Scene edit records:
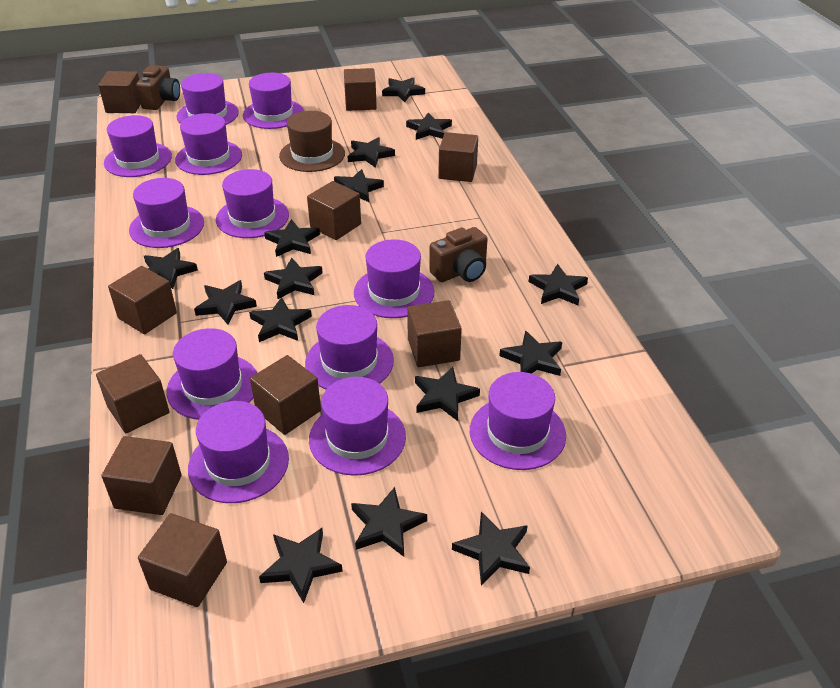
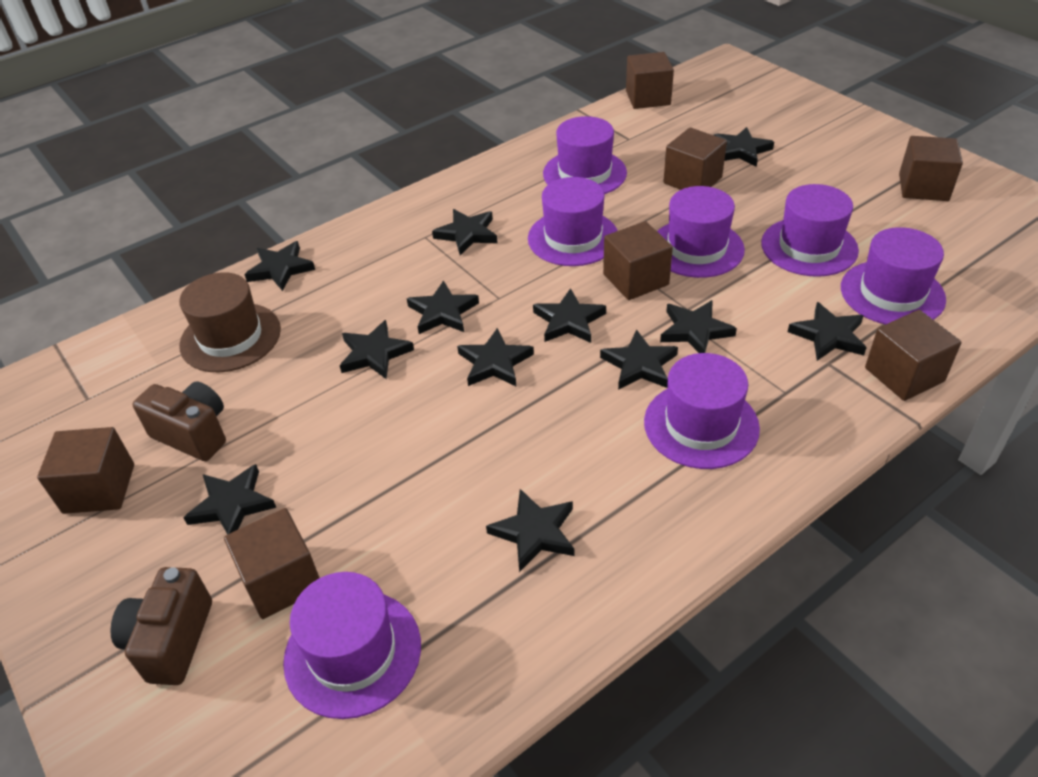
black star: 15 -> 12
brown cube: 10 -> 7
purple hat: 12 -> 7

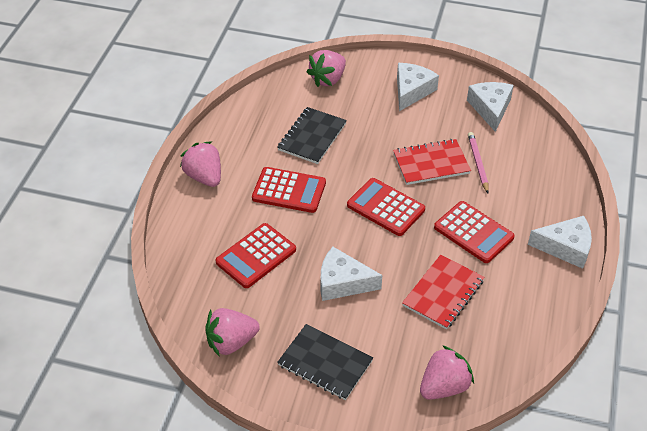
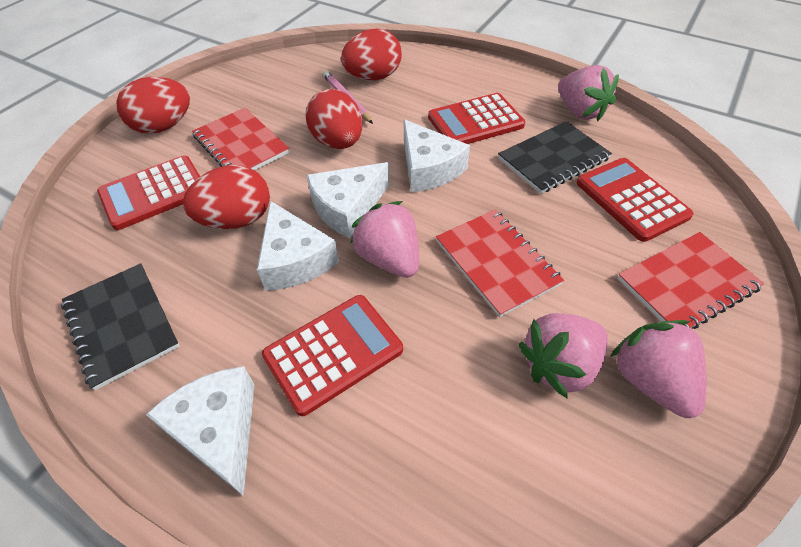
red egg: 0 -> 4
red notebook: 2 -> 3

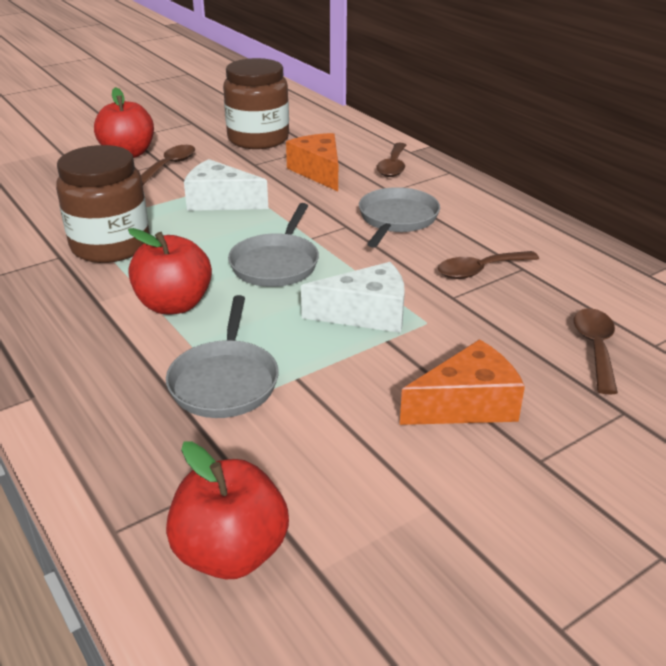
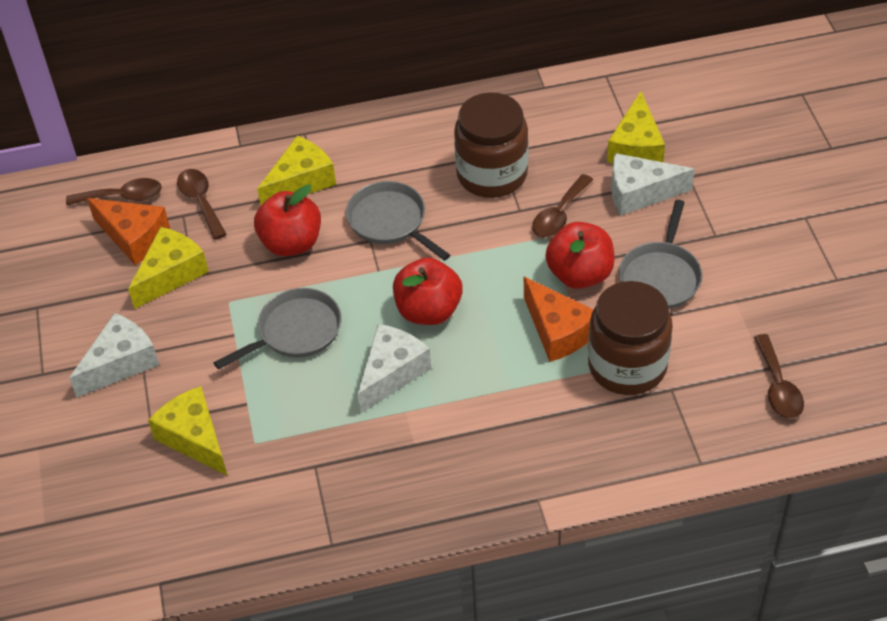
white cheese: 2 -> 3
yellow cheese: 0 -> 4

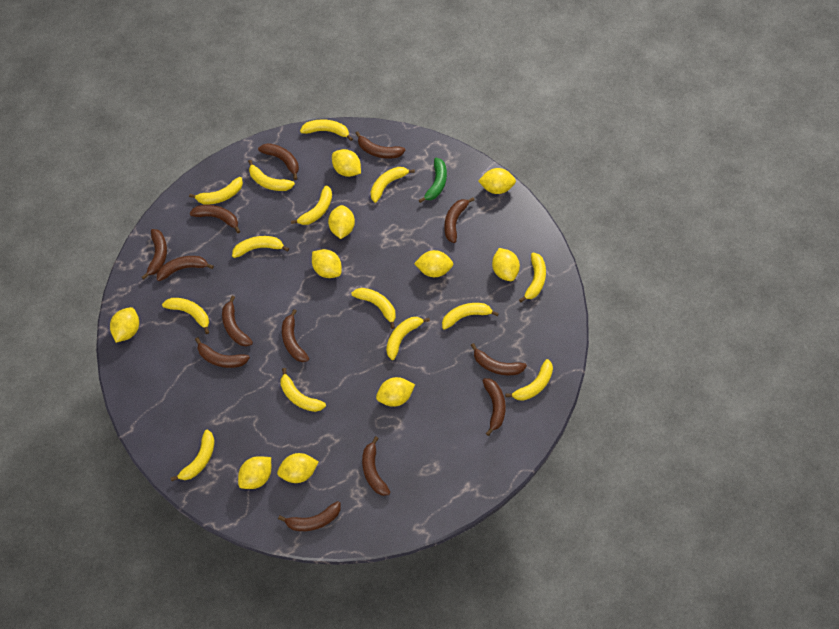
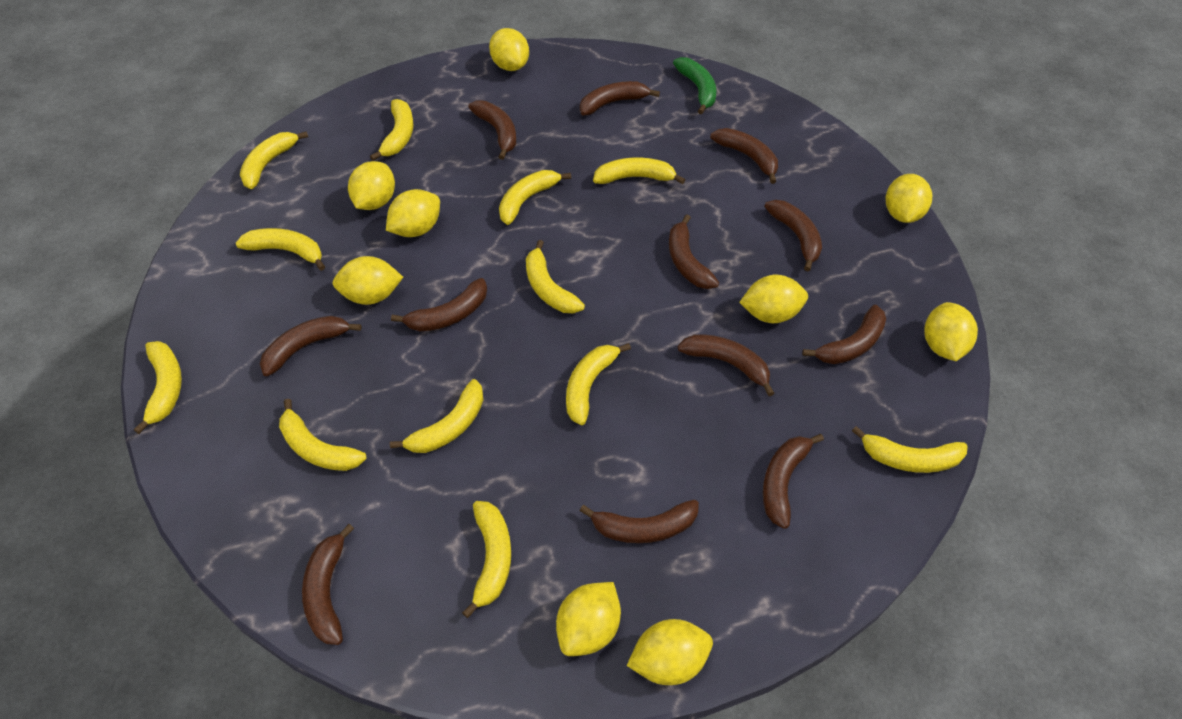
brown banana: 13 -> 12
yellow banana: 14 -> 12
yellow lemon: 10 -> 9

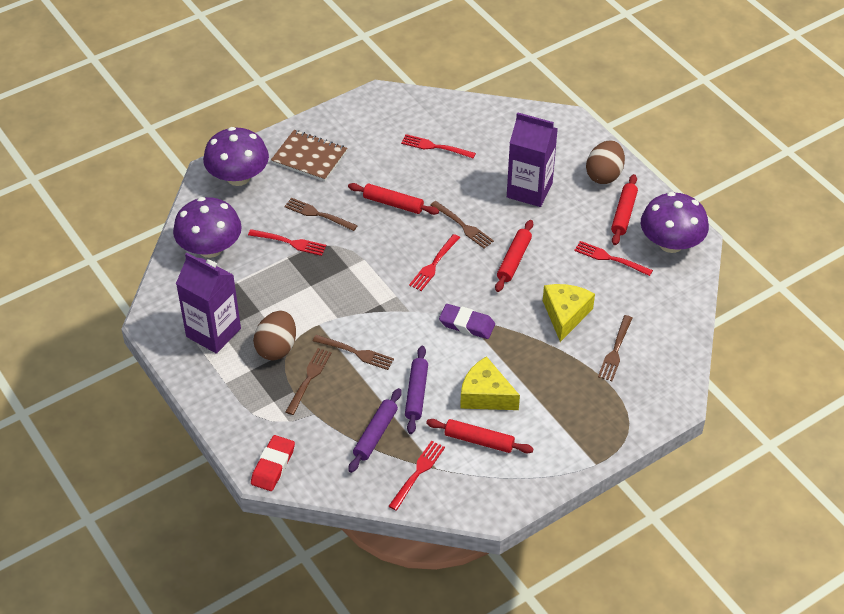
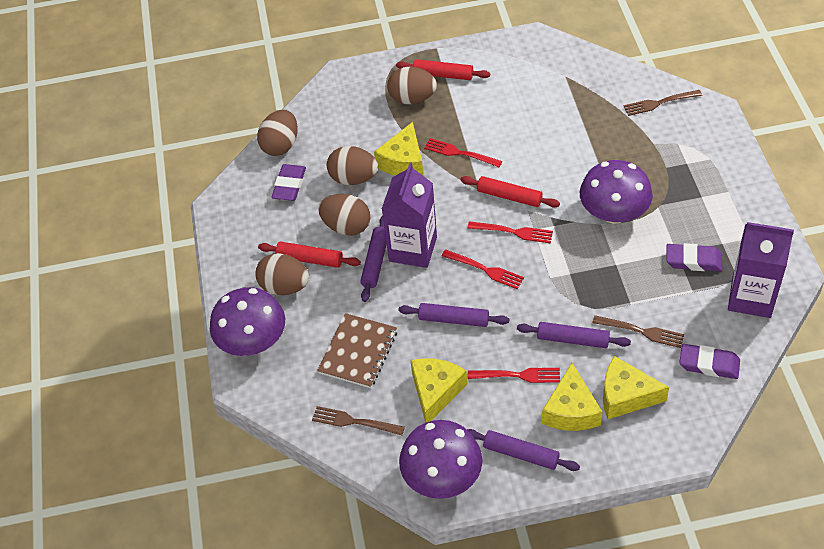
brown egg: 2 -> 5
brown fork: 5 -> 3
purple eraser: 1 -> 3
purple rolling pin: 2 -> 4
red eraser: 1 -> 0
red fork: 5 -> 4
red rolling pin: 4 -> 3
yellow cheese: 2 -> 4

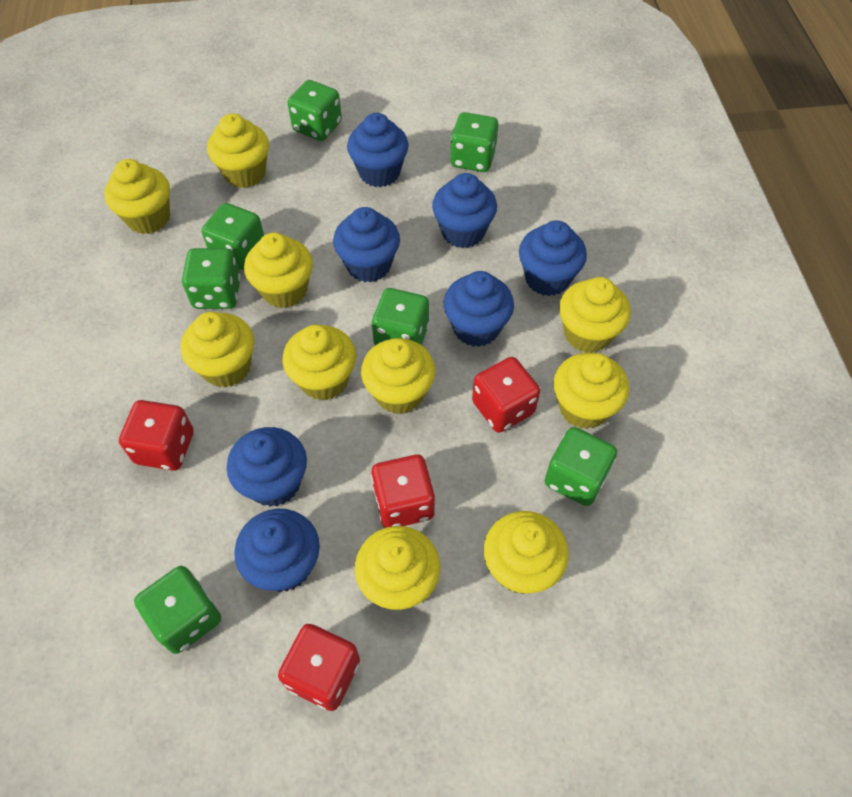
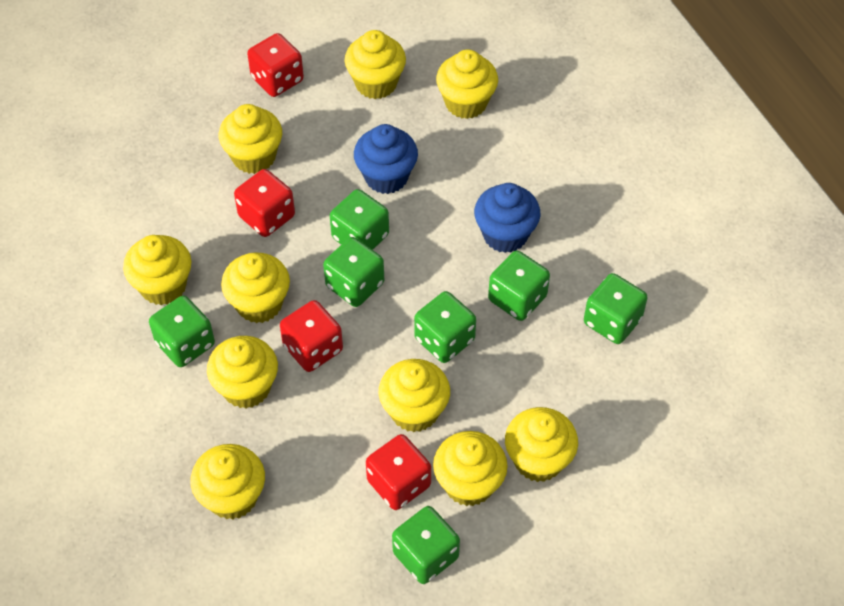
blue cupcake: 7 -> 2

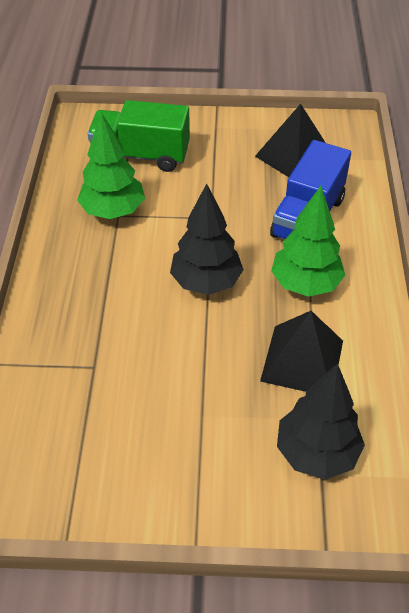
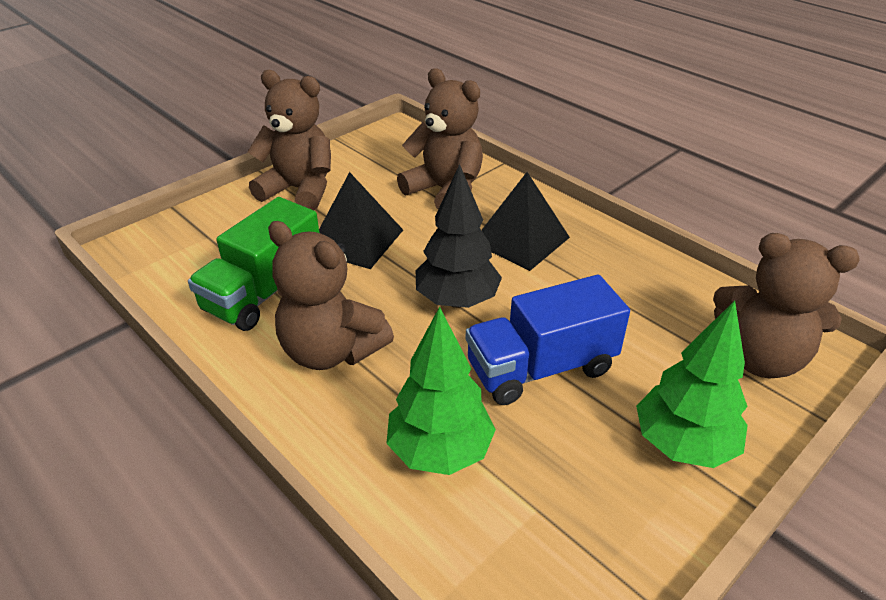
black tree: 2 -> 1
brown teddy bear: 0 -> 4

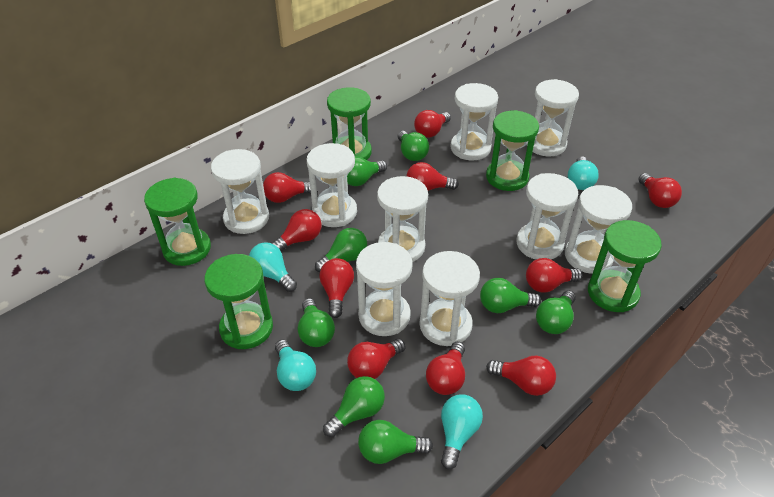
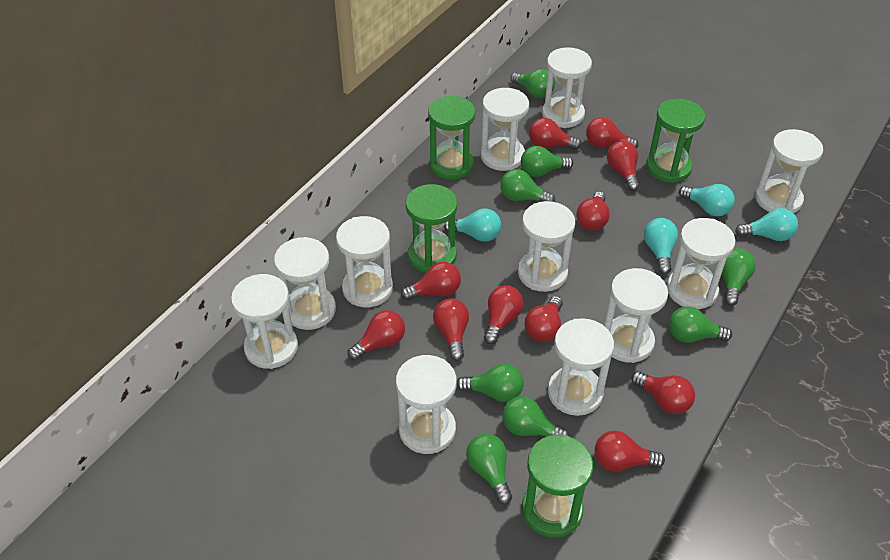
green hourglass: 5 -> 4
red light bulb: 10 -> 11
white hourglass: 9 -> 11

* [Problem] Do not copy pictures. Restate exactly the lines from the one containing "brown egg: 2 -> 5" through the last line of the records.

* [Response for this exercise]
brown egg: 2 -> 5
brown fork: 5 -> 3
purple eraser: 1 -> 3
purple rolling pin: 2 -> 4
red eraser: 1 -> 0
red fork: 5 -> 4
red rolling pin: 4 -> 3
yellow cheese: 2 -> 4

blue cupcake: 7 -> 2

black tree: 2 -> 1
brown teddy bear: 0 -> 4

green hourglass: 5 -> 4
red light bulb: 10 -> 11
white hourglass: 9 -> 11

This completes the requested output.